> How to complete this task
This exercise asks for every line of the material that contains the word "white".

>>>>

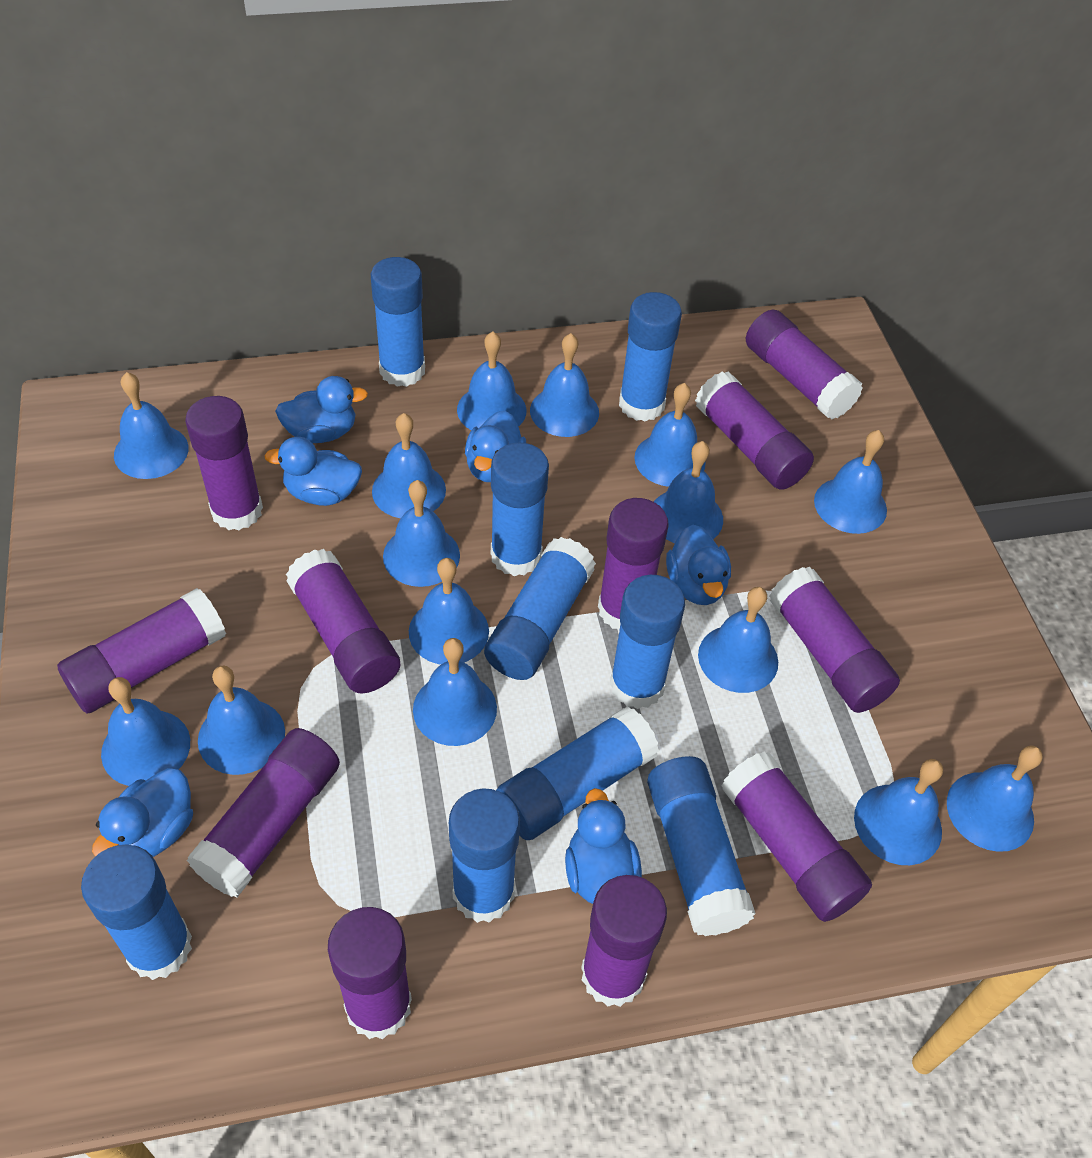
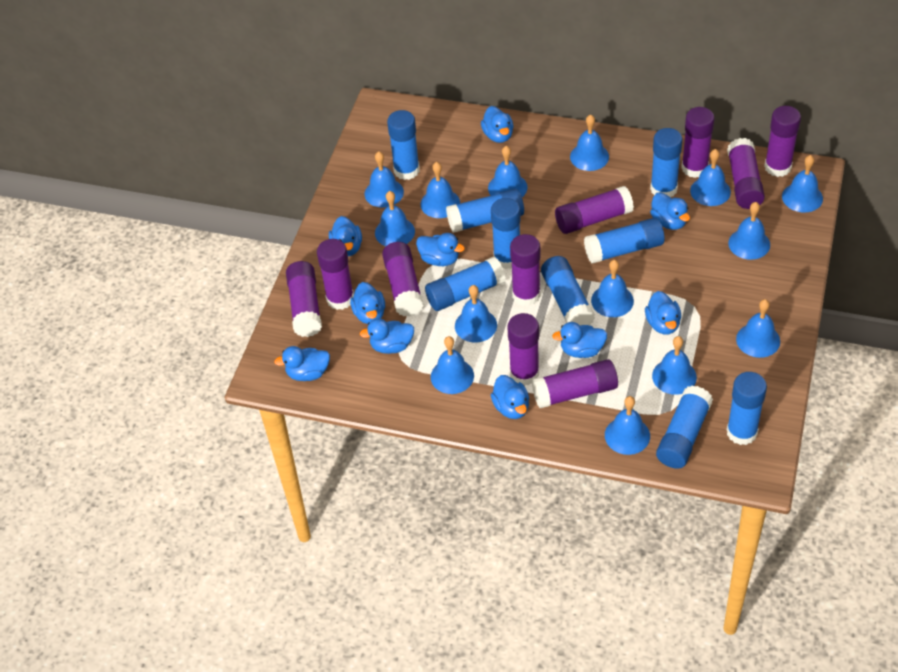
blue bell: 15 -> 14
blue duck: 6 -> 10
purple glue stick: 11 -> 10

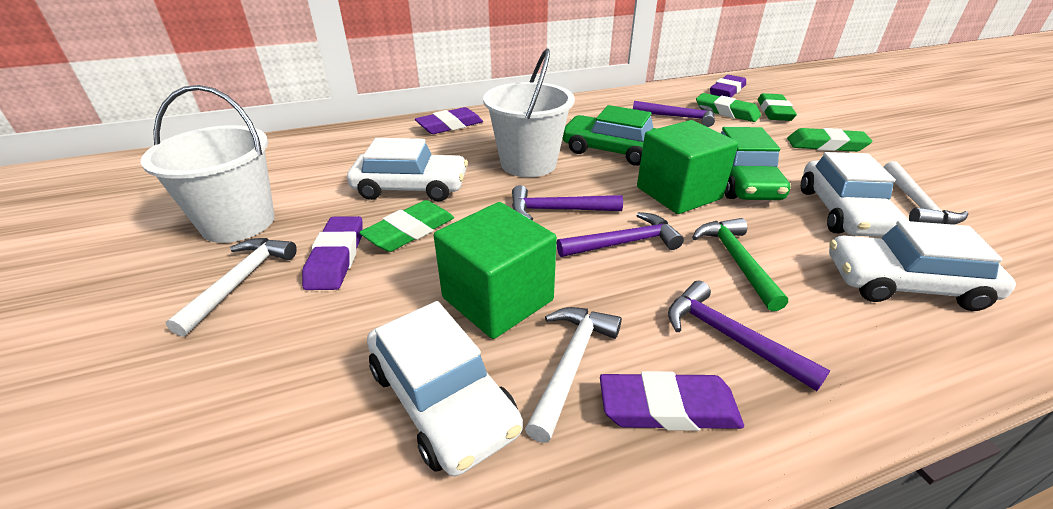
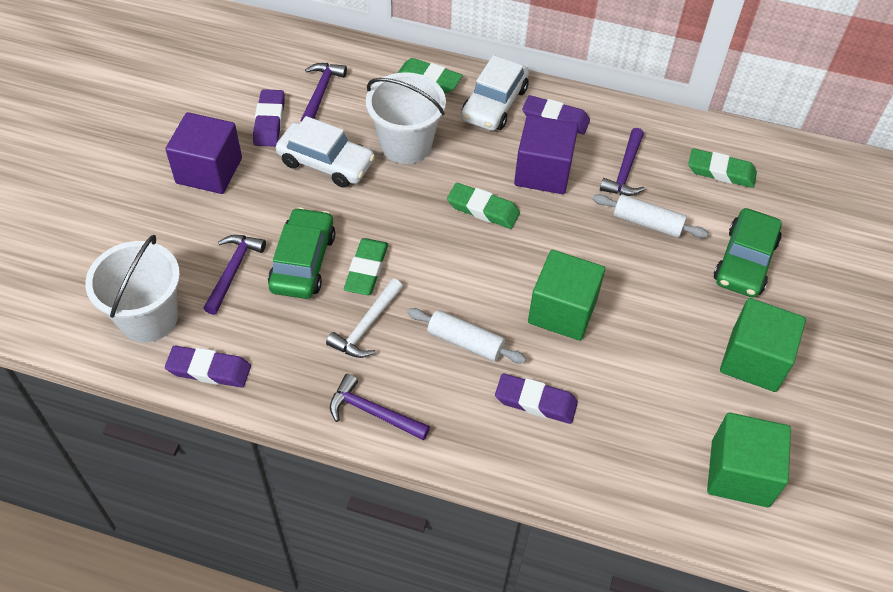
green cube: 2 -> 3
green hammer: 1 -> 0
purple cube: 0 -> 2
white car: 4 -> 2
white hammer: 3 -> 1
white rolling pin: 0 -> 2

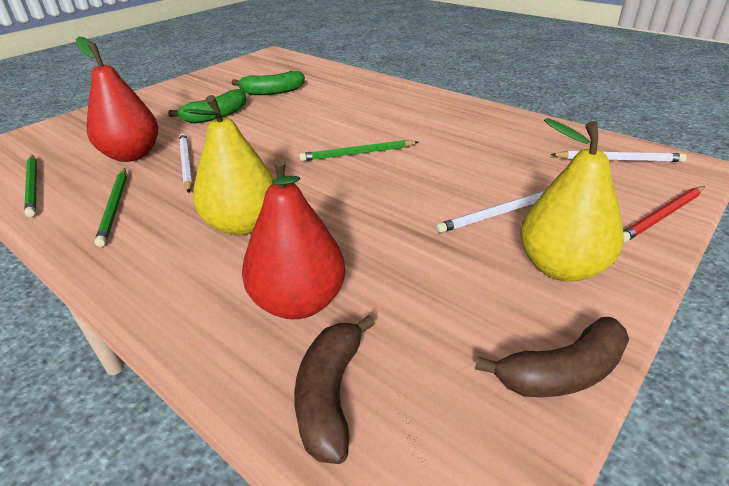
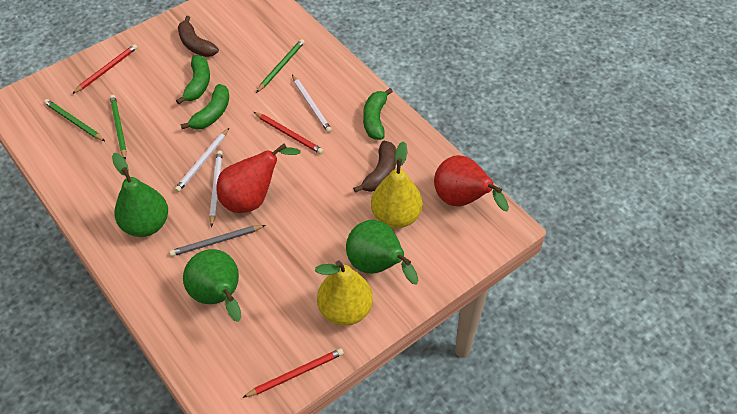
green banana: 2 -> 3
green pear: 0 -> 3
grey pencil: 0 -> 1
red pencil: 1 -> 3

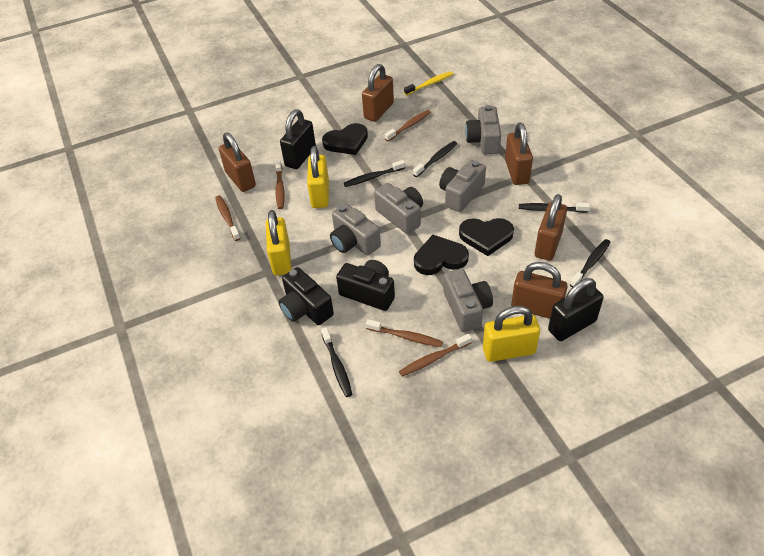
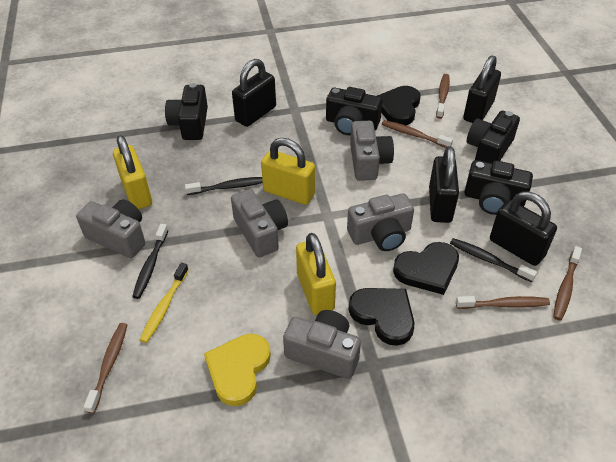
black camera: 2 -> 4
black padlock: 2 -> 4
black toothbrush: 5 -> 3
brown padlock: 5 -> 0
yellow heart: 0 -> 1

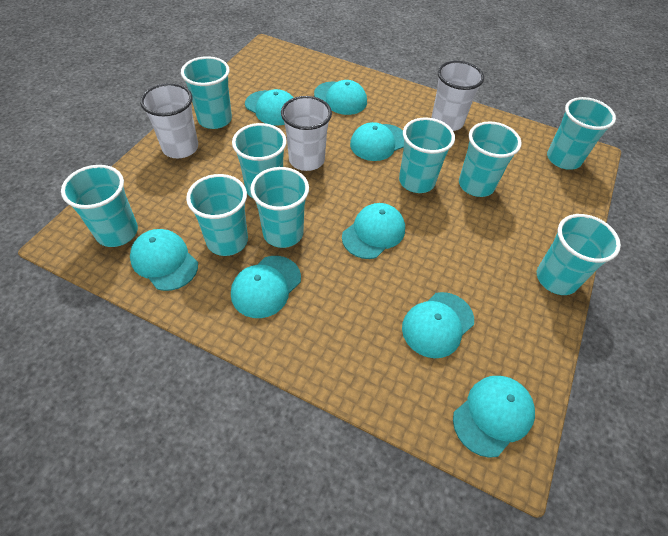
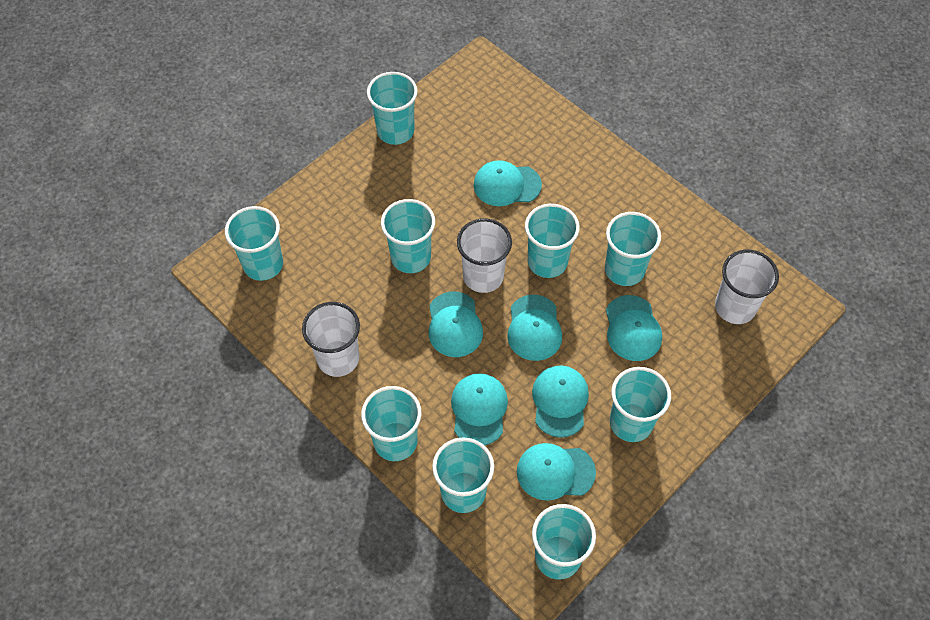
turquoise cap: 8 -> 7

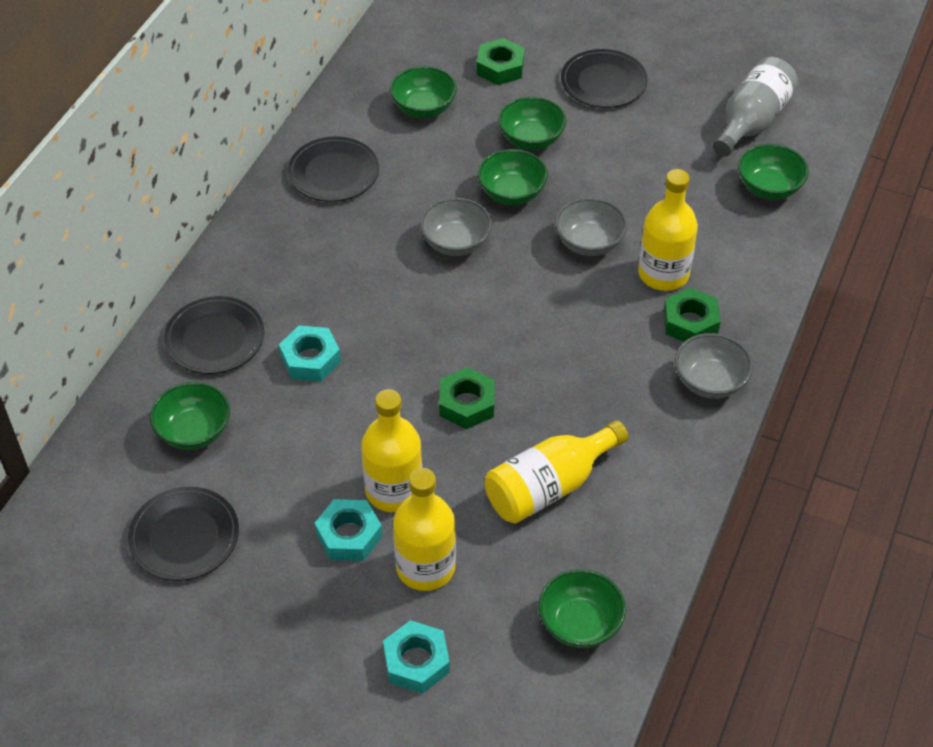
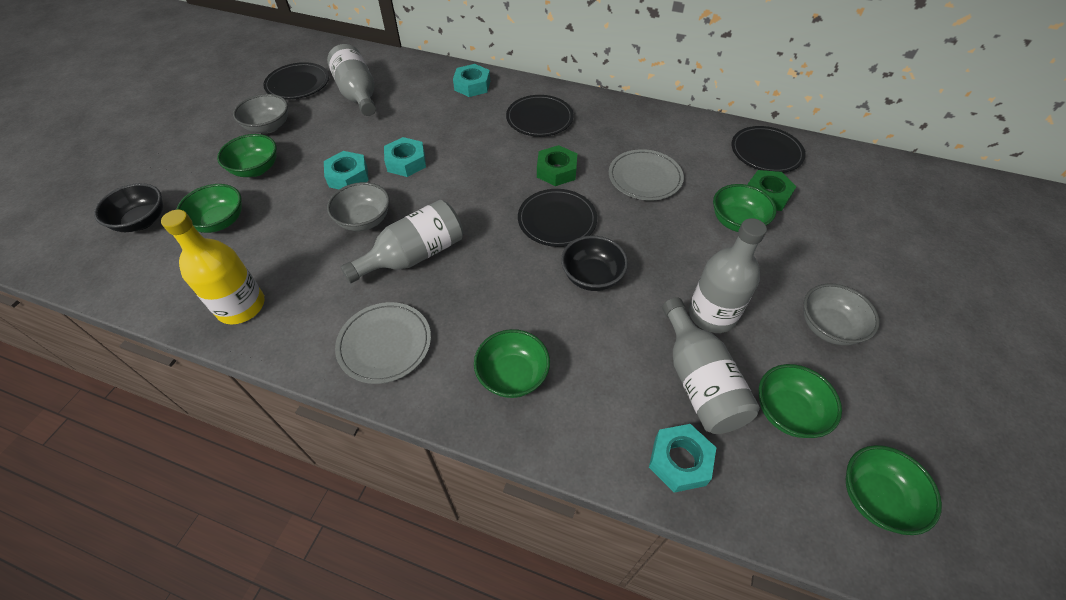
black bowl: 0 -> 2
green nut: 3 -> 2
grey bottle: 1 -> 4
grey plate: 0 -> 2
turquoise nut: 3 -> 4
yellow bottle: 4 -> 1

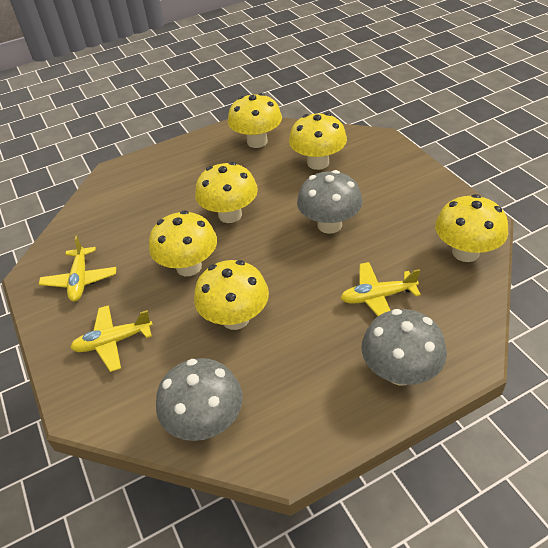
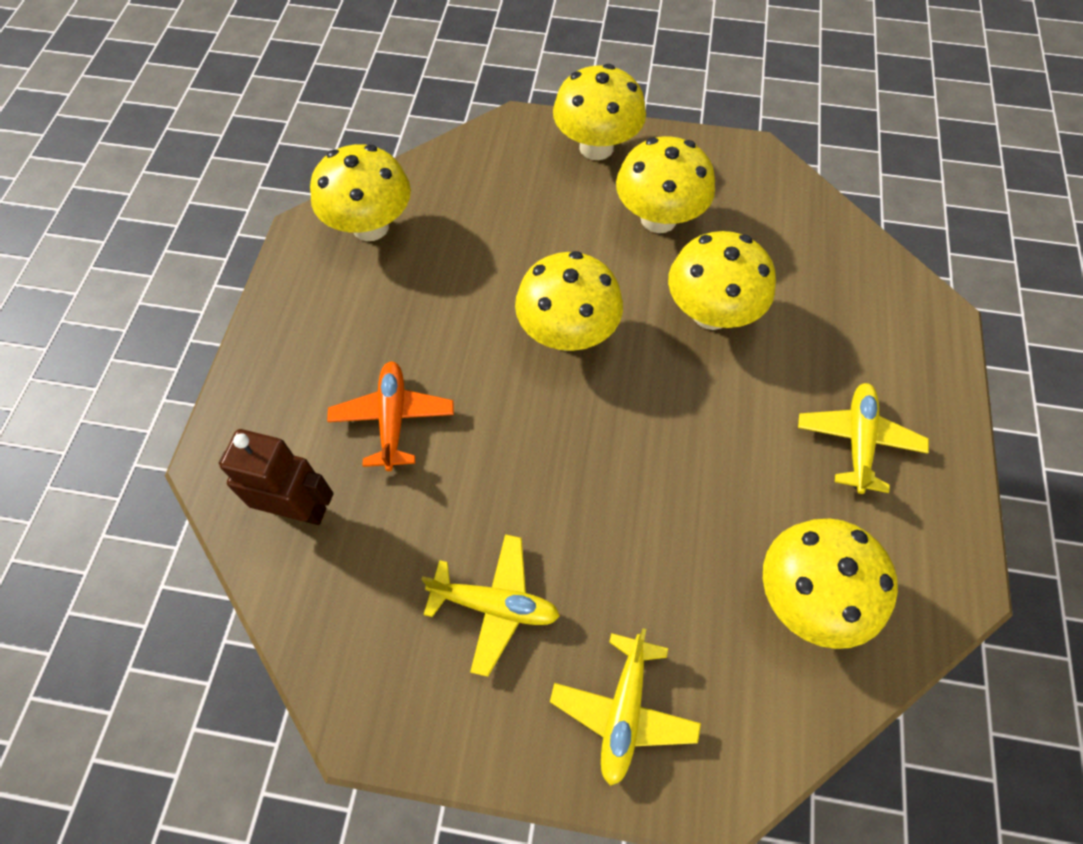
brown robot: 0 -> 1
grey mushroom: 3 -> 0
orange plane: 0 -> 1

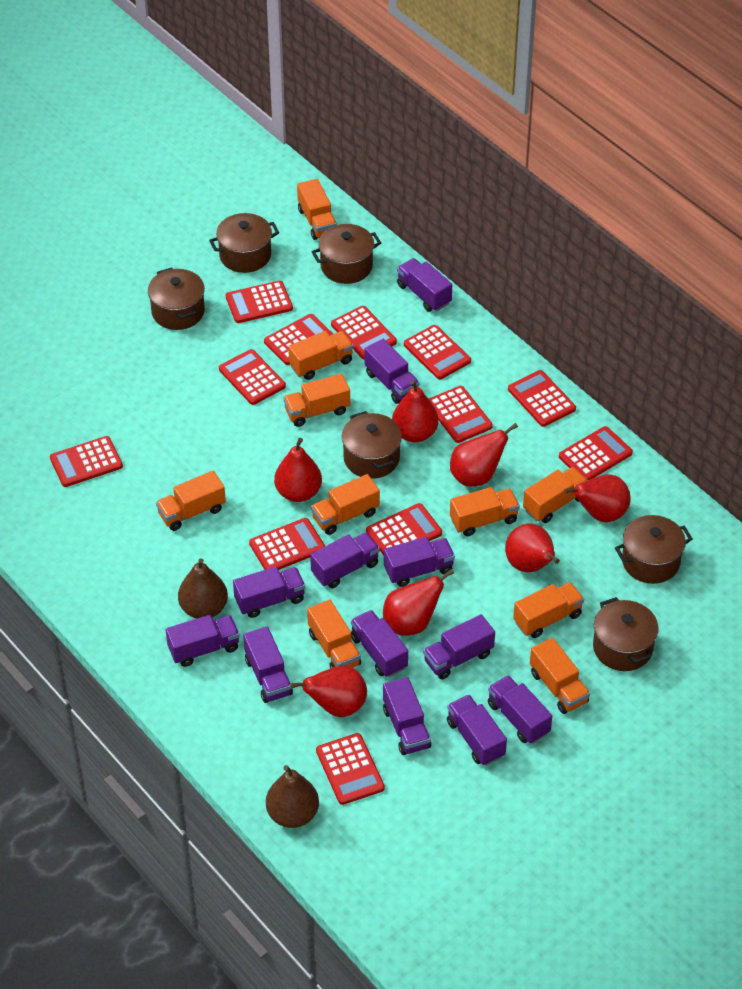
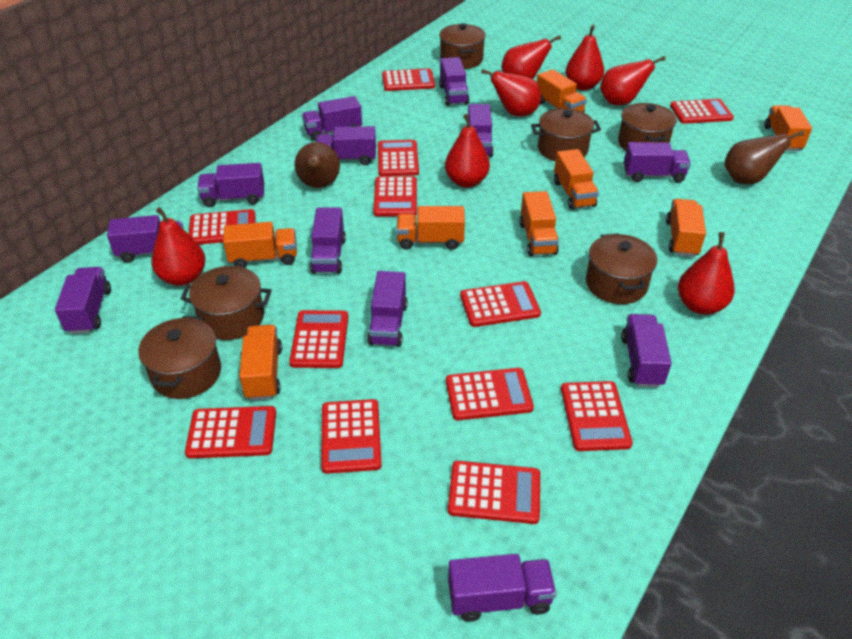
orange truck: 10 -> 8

<<<<

> Problem solution
white car: 4 -> 2
white hammer: 3 -> 1
white rolling pin: 0 -> 2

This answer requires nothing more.